- _Set problem_:
Pick out and copy every line in the listing below that contains the string "kern". Case counts.
+++ Rows +++
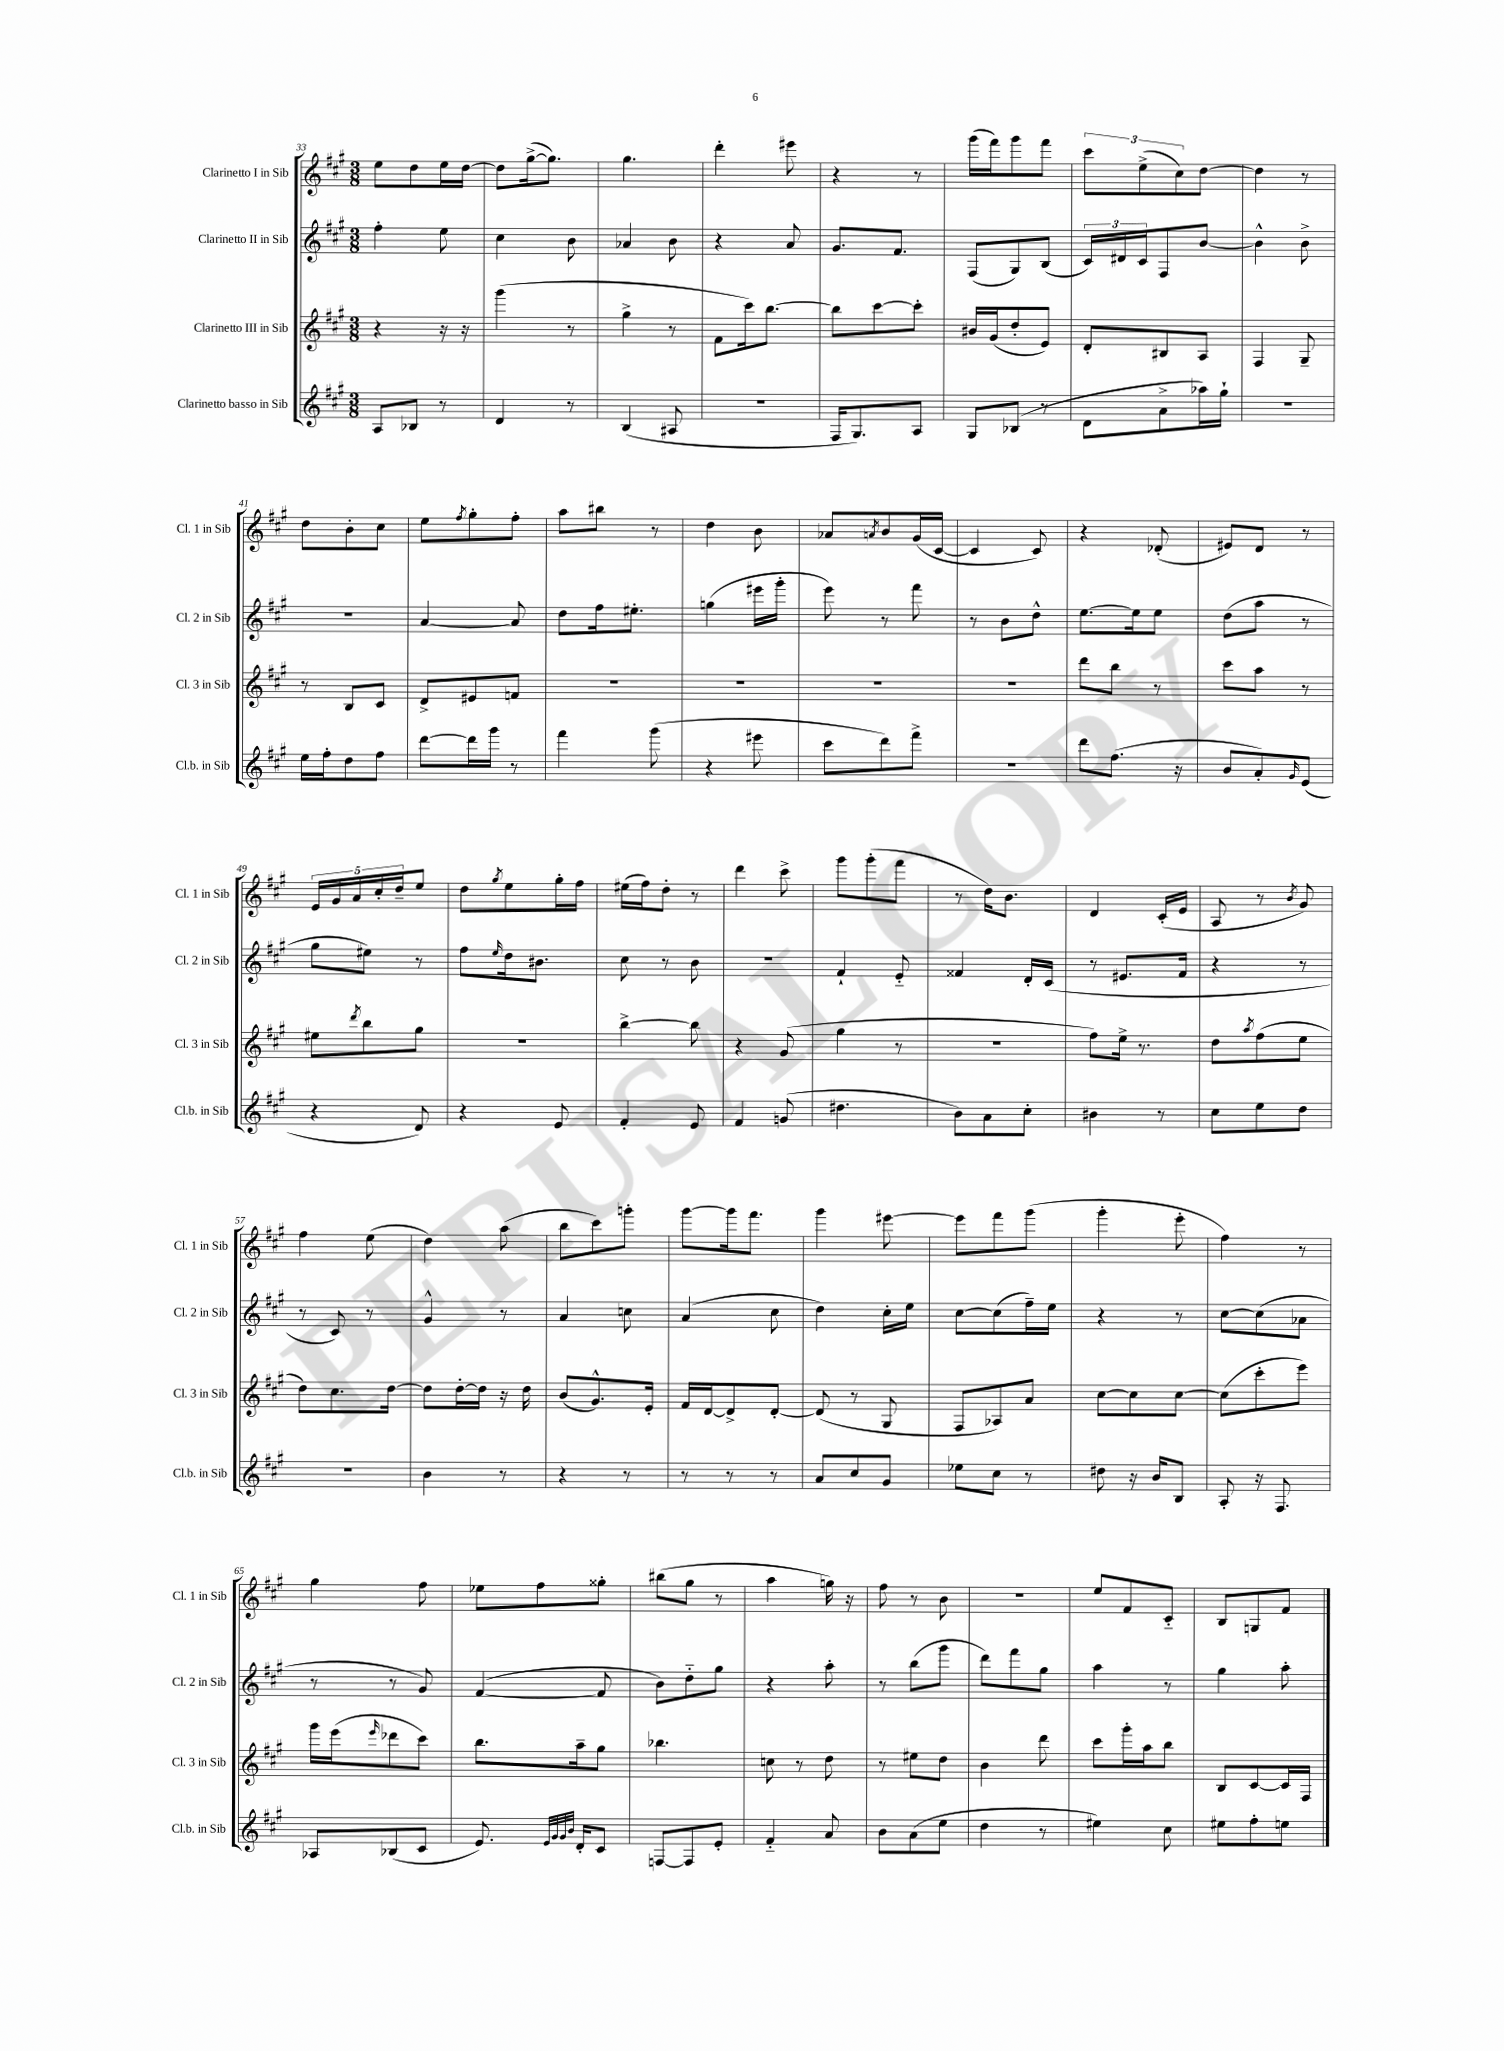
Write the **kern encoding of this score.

**kern	**kern	**kern	**kern
*part4	*part3	*part2	*part1
*staff4	*staff3	*staff2	*staff1
*I"Clarinetto basso in Sib	*I"Clarinetto III in Sib	*I"Clarinetto II in Sib	*I"Clarinetto I in Sib
*I'Cl.b. in Sib	*I'Cl. 3 in Sib	*I'Cl. 2 in Sib	*I'Cl. 1 in Sib
*clefG2	*clefG2	*clefG2	*clefG2
*k[f#c#g#]	*k[f#c#g#]	*k[f#c#g#]	*k[f#c#g#]
*M3/8	*M3/8	*M3/8	*M3/8
=33	=33	=33	=33
8A/L	4r	4ff#'\	8ee\L
8B-X/J	.	.	8dd\
8r	16r	8ee\	16ee\L
.	16r	.	[16dd\JJ
=34	=34	=34	=34
4d/	(4ggg#\	4cc#\	8dd\L]
.	.	.	([16gg#^\k
.	.	.	8.gg#\J])
8r	8r	8b\	.
=35	=35	=35	=35
(4B/	4gg#^\	4a-X/	4.gg#\
8A#X/	8r	8b\	.
=36	=36	=36	=36
4.r	8f#\L	4r	4ddd'\
.	16ccc#\k)	.	.
.	[8.bb\J	.	.
.	.	8a/	8eee#X\
=37	=37	=37	=37
16F#/KL	8bb\L]	8.g#/L	4r
8.G#/)	.	.	.
.	[8ccc#\	.	.
.	.	8.f#/J	.
8A/J	8ccc#'\J]	.	8r
=38	=38	=38	=38
8G#/L	16b#X/LL	(8F#/L	(16ggg#\LL
.	(16g#/J	.	16fff#\J)
(8B-X/J	8dd'/	8G#/)	8ggg#\
8r	8e/J)	(8B/J	8fff#\J
=39	=39	=39	=39
8d\L	8d'/L	24c#/LL)	12ccc#\L
.	.	24d#X/	.
.	.	24c#/J	(12ee^\
8a^\	8B#X/	8F#/	.
.	.	.	12cc#\)
16aa-X\L)	8A/J	[8b/J	[8dd\J
16gg#`\JJ	.	.	.
=40	=40	=40	=40
4.r	4F#/	4b^^\]	4dd\]
.	8G#~/	8b^\	8r
!!LO:LB:g=z
=41	=41	=41	=41
16ee\LL	8r	4.r	8dd\L
16ff#'\J	.	.	.
8dd\	8B/L	.	8b'\
8ff#\J	8c#/J	.	8cc#\J
=42	=42	=42	=42
[8ddd\L	8d^/L	[4a/	8ee\L
.	.	.	8qff#/
16ddd\L]	8e#X/	.	8gg#'\
16ggg#\JJ	.	.	.
8r	8fn/J	8a/]	8ff#'\J
=43	=43	=43	=43
4fff#\	4.r	8dd\L	8aa\L
.	.	16ff#\k	8bb#X\J
.	.	8.ee#X'\J	.
(8ggg#\	.	.	8r
=44	=44	=44	=44
4r	4.r	(4ggn\	4dd\
8eee#X\	.	16eee#X\LL	8b\
.	.	16ggg#'\JJ	.
=45	=45	=45	=45
8ccc#\L	4.r	8eee\)	8a-X/L
.	.	.	8qan/
8ddd\)	.	8r	8b/
8fff#^\J	.	8fff#\	(16g#/L
.	.	.	[16c#/JJ
=46	=46	=46	=46
4.r	4.r	8r	4c#/]
.	.	8b\L	.
.	.	8dd^^\J	8c#/)
=47	=47	=47	=47
8ddd\L	8ddd\L	[8.ee\L	4r
(8.ff#\J	8bb\J	.	.
.	.	16ee\k]	.
.	8r	8ee\J	(8d-X'/
16r	.	.	.
=48	=48	=48	=48
8b/L	8ccc#\L	(8dd\L	8e#X/L)
8a'/)	8aa\J	8aa\J	8d/J
16qqg#/	.	.	.
(8e/J	8r	8r	8r
!!LO:LB:g=z
=49	=49	=49	=49
4r	8ee#X\L	8gg#\L	20e/LL
.	.	.	20g#/
.	.	.	20a/
.	8qddd/	.	.
.	8bb\	8ee#X\J)	.
.	.	.	20cc#'/
.	.	.	20dd~/J
8d/)	8gg#\J	8r	8ee/J
=50	=50	=50	=50
4r	4.r	8ff#\L	8dd\L
.	.	16qqee/	8qgg#/
.	.	16dd\k	8ee\
.	.	8.b#X\J	.
8e/	.	.	16gg#'\L
.	.	.	16ff#\JJ
=51	=51	=51	=51
4f#'/	[4bb^\	8cc#\	(16ee#X\LL
.	.	.	16ff#\J)
.	.	8r	8dd'\J
8e/	8bb\]	8b\	8r
=52	=52	=52	=52
4f#/	4r	4.r	4ddd\
(8gn/	(8g#/	.	8ccc#^\
=53	=53	=53	=53
4.dd#X\	4gg#\	4f#`/	8ggg#\L
.	.	.	(8ggg#'\
.	8r	8e/	8fff#\J
=54	=54	=54	=54
8b\L)	4.r	4f##X/	8r
8a\	.	.	16dd\KL)
.	.	.	8.b\J
8cc#'\J	.	16d'/LL	.
.	.	(16c#/JJ	.
=55	=55	=55	=55
4b#X\	8ff#\L)	8r	4d/
.	16ee^\Jk	8.e#X/L	.
.	8.r	.	.
8r	.	.	(16c#'/LL
.	.	16f#/Jk	16e/JJ
=56	=56	=56	=56
8cc#\L	8dd\L	4r	8A/
.	8qaa/	.	.
8ee\	(8ff#\	.	8r
.	.	.	8qb/
8dd\J	8ee\J	8r	8g#/)
!!LO:LB:g=z
=57	=57	=57	=57
4.r	8dd\L)	8r	4ff#\
.	8.cc#\	8c#/)	.
.	.	8r	(8ee\
.	[16dd\Jk	.	.
=58	=58	=58	=58
4b\	8dd\L]	4g#^^/	4dd\)
.	[16dd'\L	.	.
.	16dd\JJ]	.	.
8r	16r	8r	(8aa\
.	16dd\	.	.
=59	=59	=59	=59
4r	(8b/L	4a/	8bb\L
.	8.g#^^/)	.	8ccc#\)
8r	.	8ccn\	8gggn'\J
.	16e'/Jk	.	.
=60	=60	=60	=60
8r	16f#/LL	(4a/	[8ggg#\L
.	[16d/J	.	.
8r	8d^/]	.	16ggg#\k]
.	.	.	8.fff#\J
8r	[8d'/J	8cc#\	.
=61	=61	=61	=61
8a/L	(8d/]	4dd\)	4ggg#\
8cc#/	8r	.	.
8g#/J	8G#/	16cc#'\LL	[8eee#X\
.	.	16ee\JJ	.
=62	=62	=62	=62
8ee-X\L	8F#/L	[8cc#\L	8eee#\L]
8cc#\J	8A-X/)	(8cc#\]	8fff#\
8r	8a/J	16ff#~\L)	(8ggg#\J
.	.	16ee\JJ	.
=63	=63	=63	=63
8dd#X\	[8cc#\L	4r	4ggg#'\
16r	8cc#\]	.	.
16b/KL	.	.	.
8B/J	[8cc#\J	8r	8eee'\
=64	=64	=64	=64
8A'/	(8cc#\L]	[8cc#\L	4ff#\)
16r	8ccc#'\	(8cc#\]	.
8.F#/	.	.	.
.	8eee\J)	8a-X\J	8r
!!LO:LB:g=z
=65	=65	=65	=65
8A-X/L	16ggg#\LL	8r	4gg#\
.	(16eee\J	.	.
.	16qqeee/	.	.
(8B-X/	8ddd-X\	8r	.
8c#/J	8ccc#\J)	8g#/)	8ff#\
=66	=66	=66	=66
8.e/)	8.bb\L	([4f#/	8ee-X\L
.	.	.	8ff#\
32qqe/LLL	.	.	.
32qqg#/	.	.	.
32qqg#/	.	.	.
32qqb/JJJ	.	.	.
16d'/KL	16aa~\k	.	.
8c#/J	8gg#\J	8f#/]	8gg##X'\J
=67	=67	=67	=67
[8Fn/L	4.bb-X\	8b\L)	(8bb#X\L
8F/]	.	8dd\	8gg#\J
8e'/J	.	8gg#\J	8r
=68	=68	=68	=68
4f#/	8ccn\	4r	4aa\
.	8r	.	.
8a/	8dd\	8aa'\	16ggn\)
.	.	.	16r
=69	=69	=69	=69
8b\L	8r	8r	8ff#\
(8a\	8ee#X\L	(8bb\L	8r
8ee\J	8dd\J	8ggg#\J	8b\
=70	=70	=70	=70
4dd\	4b\	8ddd\L)	4.r
.	.	8fff#\	.
8r	8ddd\	8gg#\J	.
=71	=71	=71	=71
4ee#X\)	8ccc#\L	4aa\	8ee/L
.	16ggg#'\L	.	8f#/
.	16aa\J	.	.
8cc#\	8bb\J	8r	8c#/J
=72	=72	=72	=72
8ee#X\L	8B/L	4gg#\	8B/L
8ff#'\	[8c#/	.	8Gn/
8een\J	16c#/L]	8aa'\	8f#/J
.	16F#/JJ	.	.
==	==	==	==
*-	*-	*-	*-
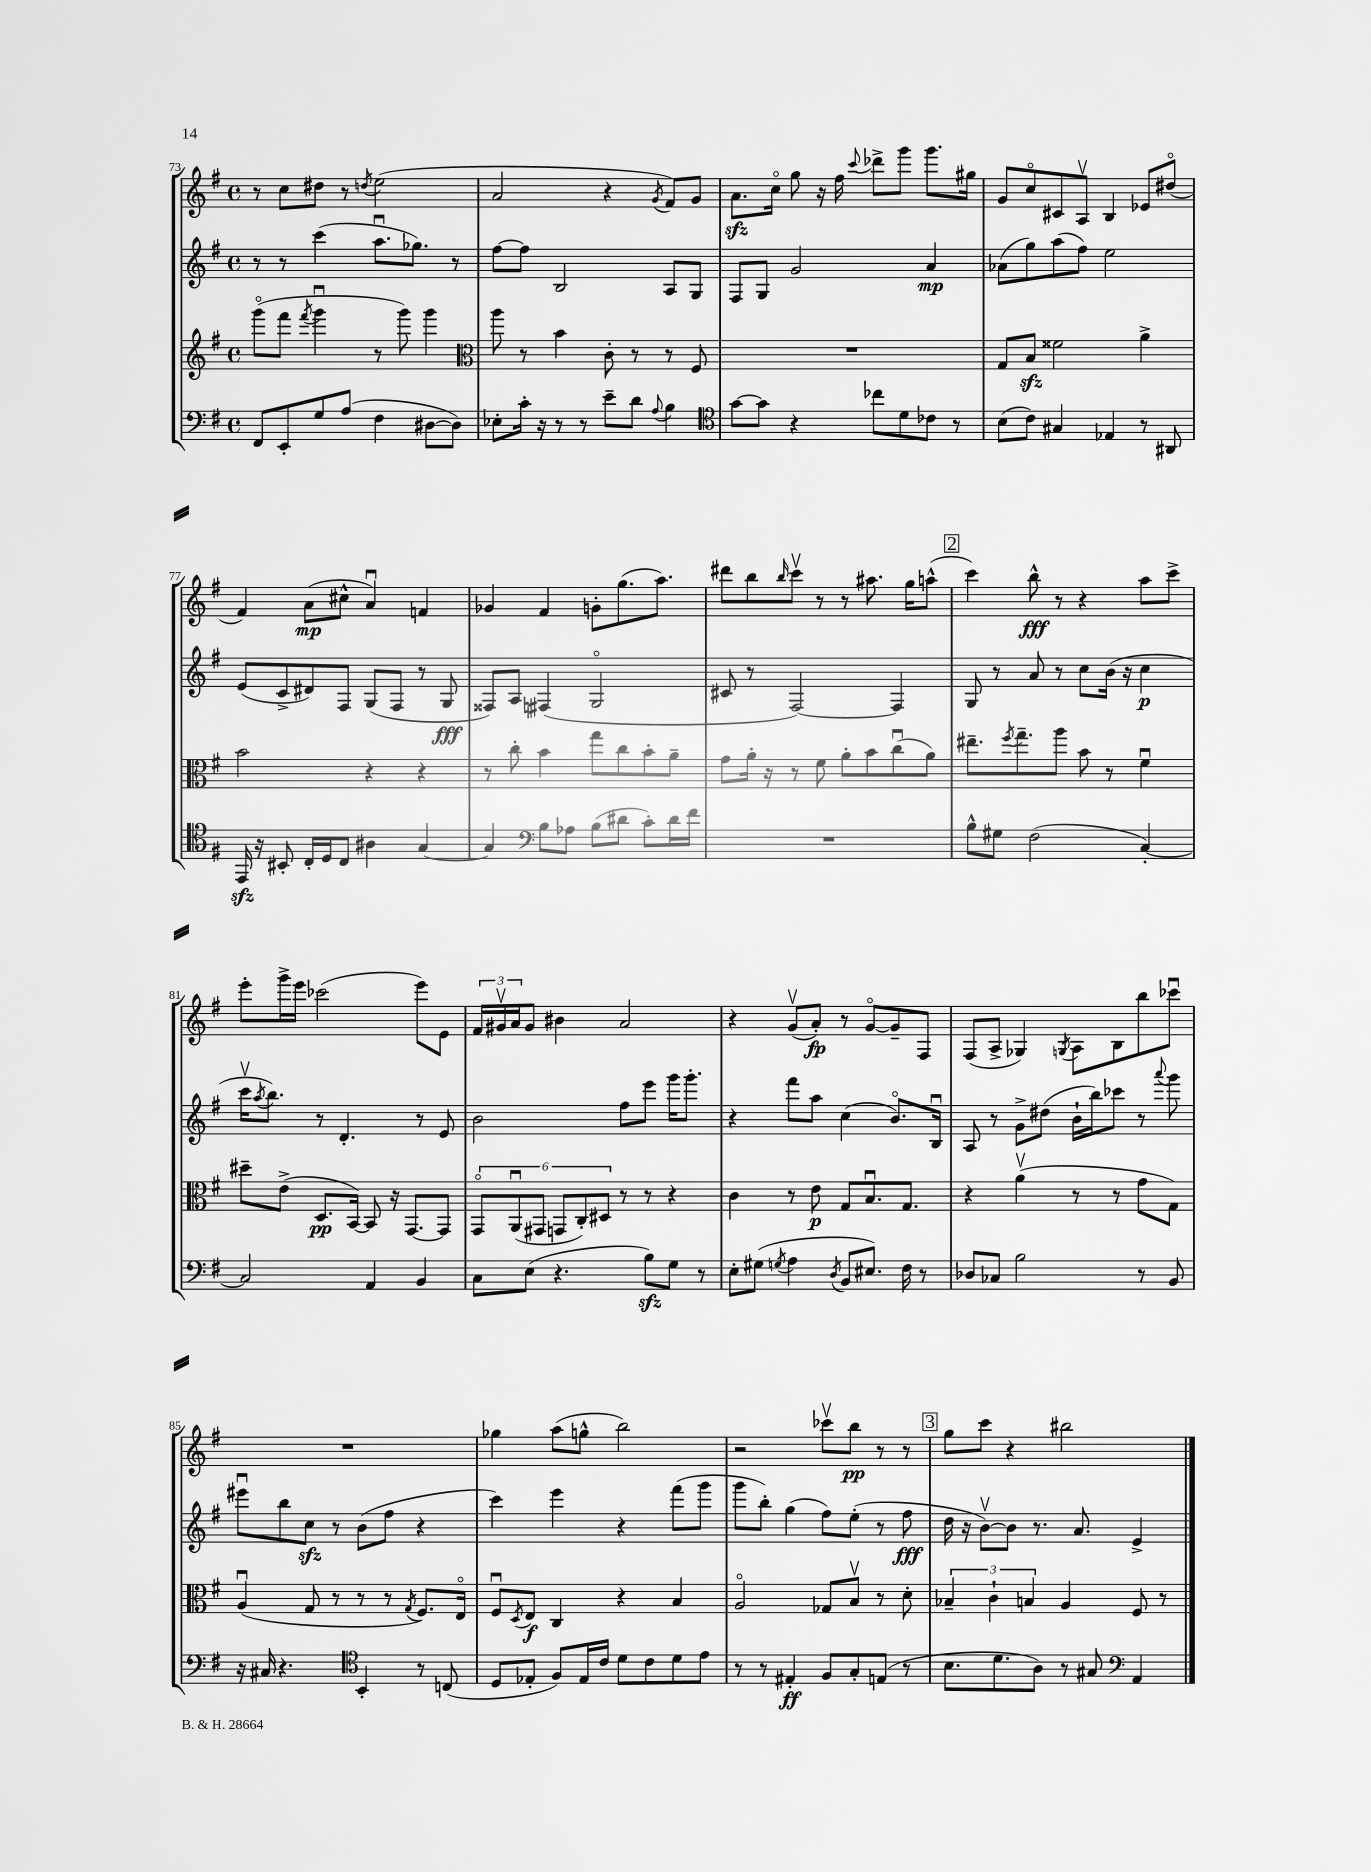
+++
- _Task answer_:
Write the **kern encoding of this score.
**kern	**kern	**kern	**kern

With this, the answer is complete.